Without including any image, repeat every record exactly.

□ □ □ □ □

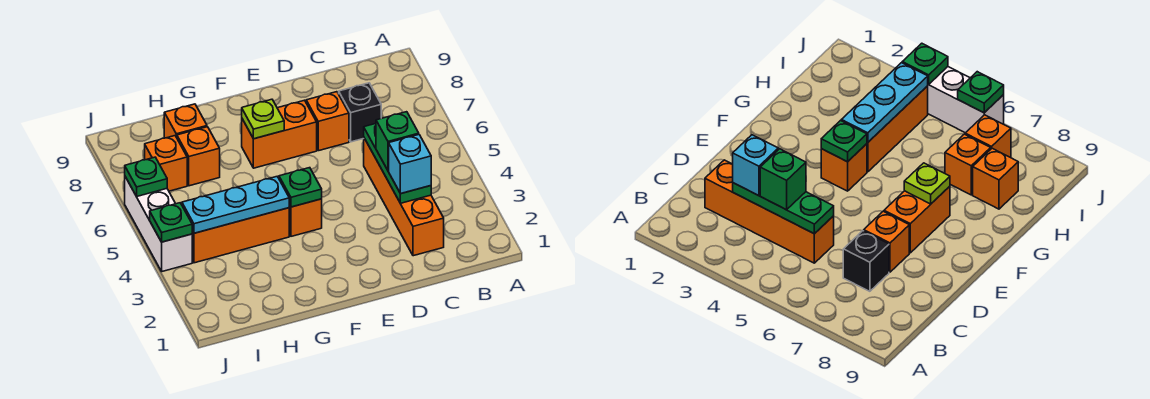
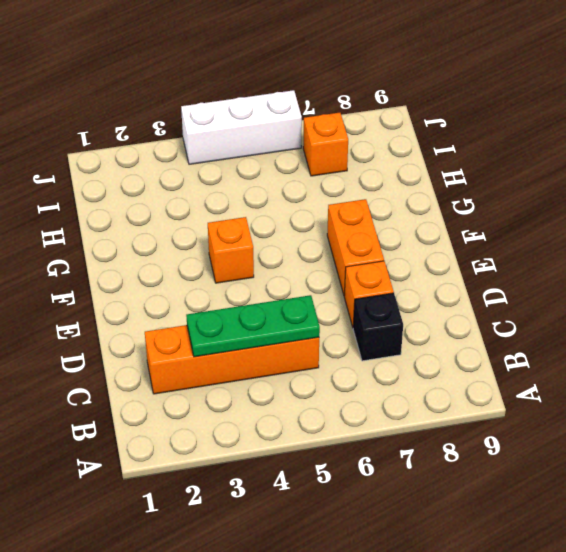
none -> orange 1x3 brick [192,208,289,263]
none -> orange 1x1 brick [177,127,220,186]
none -> orange 1x1 brick [164,104,207,138]

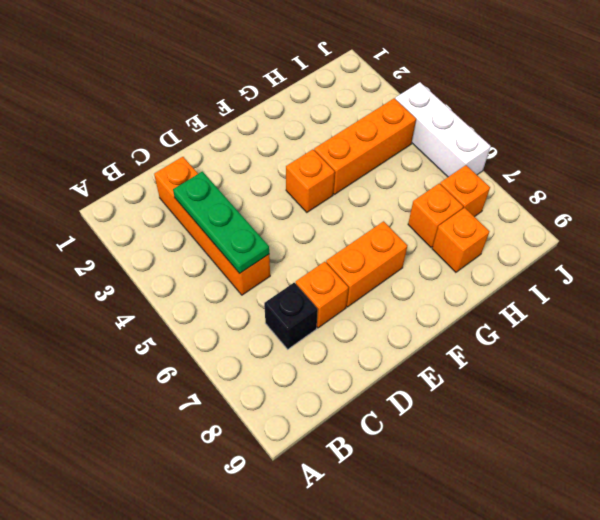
none -> green 1x1 plate [279,168,322,207]
none -> lime 1x1 plate [242,99,284,139]
none -> cyan 1x3 plate [182,177,289,233]

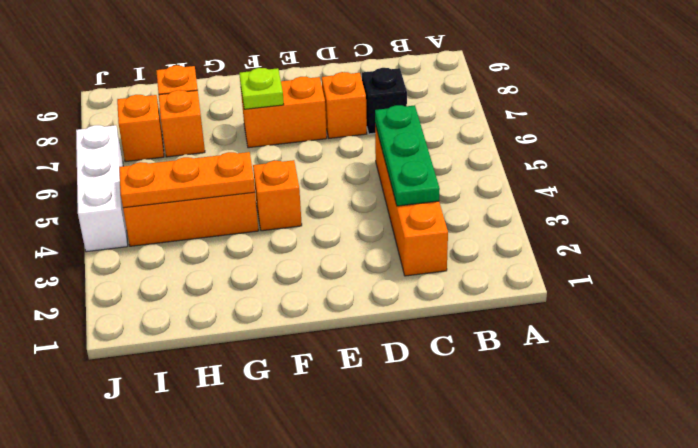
orange 1x3 plate [119,152,255,208] -> cyan 1x3 plate [182,177,289,233]
none -> green 1x1 plate [279,168,322,207]
none -> green 1x1 plate [150,203,193,242]
none -> green 1x1 plate [125,157,167,196]

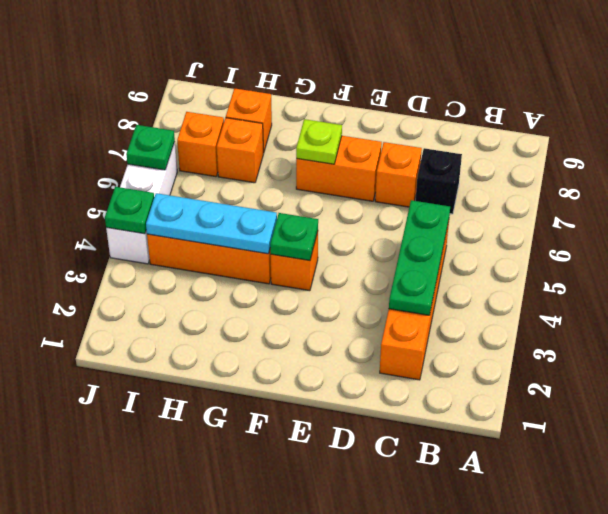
none -> cyan 1x1 brick [389,135,431,194]
none -> green 1x1 brick [376,112,419,171]

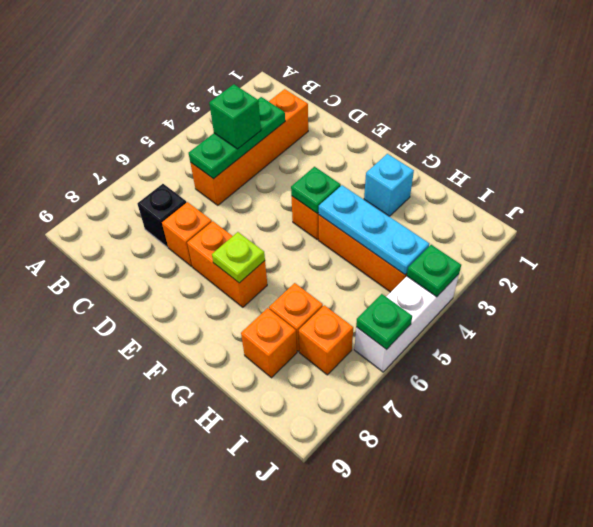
cyan 1x1 brick [364,154,414,216] -> cyan 1x1 brick moved to [389,135,431,194]

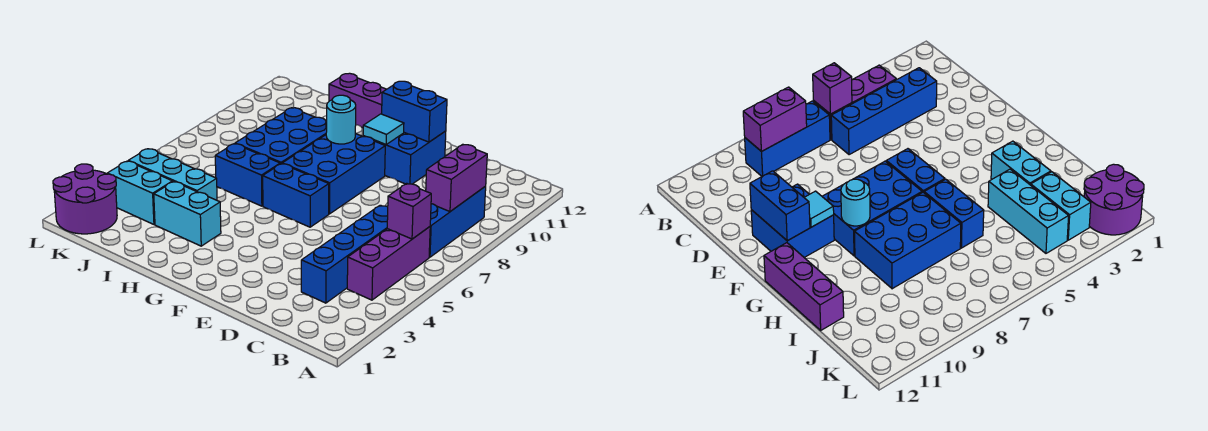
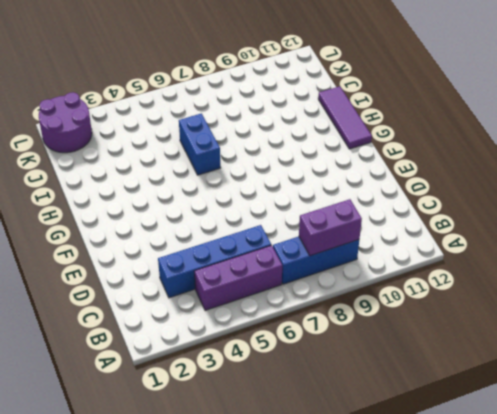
purple 1x3 tile [318,86,372,149] -> purple 1x3 brick [329,73,386,128]
none -> blue 2x2 brick [363,131,446,184]
none -> blue 1x2 brick [263,164,329,227]
none -> blue 2x3 brick [282,134,385,214]

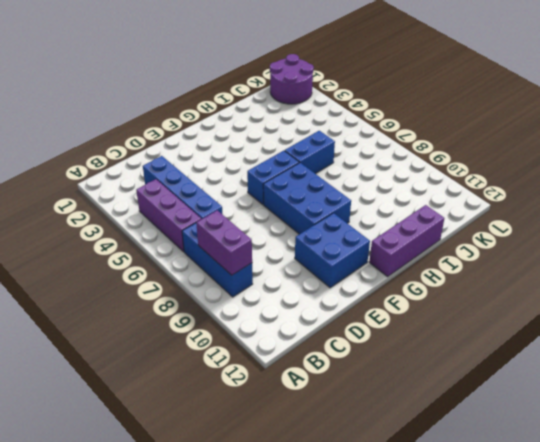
none -> cyan 1x2 brick [154,181,221,246]
none -> blue 2x3 brick [235,108,327,164]
none -> cyan 1x3 brick [129,149,217,200]

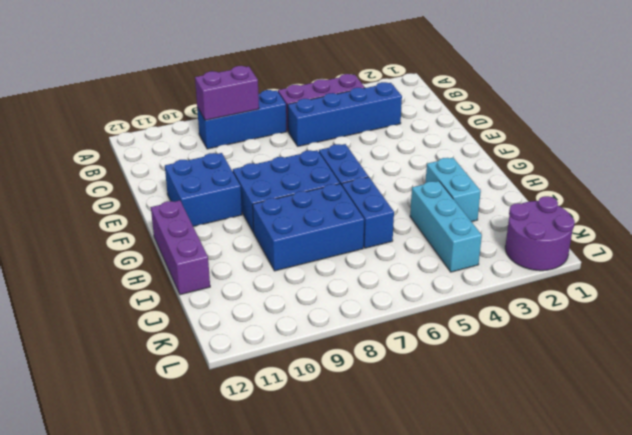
none -> cyan 1x2 brick [107,161,173,224]
none -> purple 1x1 brick [387,183,431,239]
none -> blue 1x2 brick [382,81,447,142]

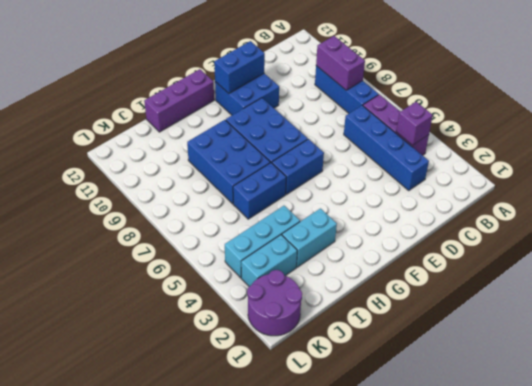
purple 1x1 brick [396,102,433,145] -> purple 1x1 brick moved to [387,183,431,239]
none -> cyan 1x1 tile [363,114,404,145]
none -> cyan 1x1 round brick [326,95,356,144]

□ □ □ □ □

● EXERCISE RESPONSE:
none -> orange 1x3 brick [192,208,289,263]
none -> orange 1x1 brick [177,127,220,186]
none -> orange 1x1 brick [164,104,207,138]

none -> green 1x1 plate [279,168,322,207]
none -> lime 1x1 plate [242,99,284,139]
none -> cyan 1x3 plate [182,177,289,233]

orange 1x3 plate [119,152,255,208] -> cyan 1x3 plate [182,177,289,233]
none -> green 1x1 plate [279,168,322,207]
none -> green 1x1 plate [150,203,193,242]
none -> green 1x1 plate [125,157,167,196]

none -> cyan 1x1 brick [389,135,431,194]
none -> green 1x1 brick [376,112,419,171]

cyan 1x1 brick [364,154,414,216] -> cyan 1x1 brick moved to [389,135,431,194]

purple 1x3 tile [318,86,372,149] -> purple 1x3 brick [329,73,386,128]
none -> blue 2x2 brick [363,131,446,184]
none -> blue 1x2 brick [263,164,329,227]
none -> blue 2x3 brick [282,134,385,214]

none -> cyan 1x2 brick [154,181,221,246]
none -> blue 2x3 brick [235,108,327,164]
none -> cyan 1x3 brick [129,149,217,200]

none -> cyan 1x2 brick [107,161,173,224]
none -> purple 1x1 brick [387,183,431,239]
none -> blue 1x2 brick [382,81,447,142]

purple 1x1 brick [396,102,433,145] -> purple 1x1 brick moved to [387,183,431,239]
none -> cyan 1x1 tile [363,114,404,145]
none -> cyan 1x1 round brick [326,95,356,144]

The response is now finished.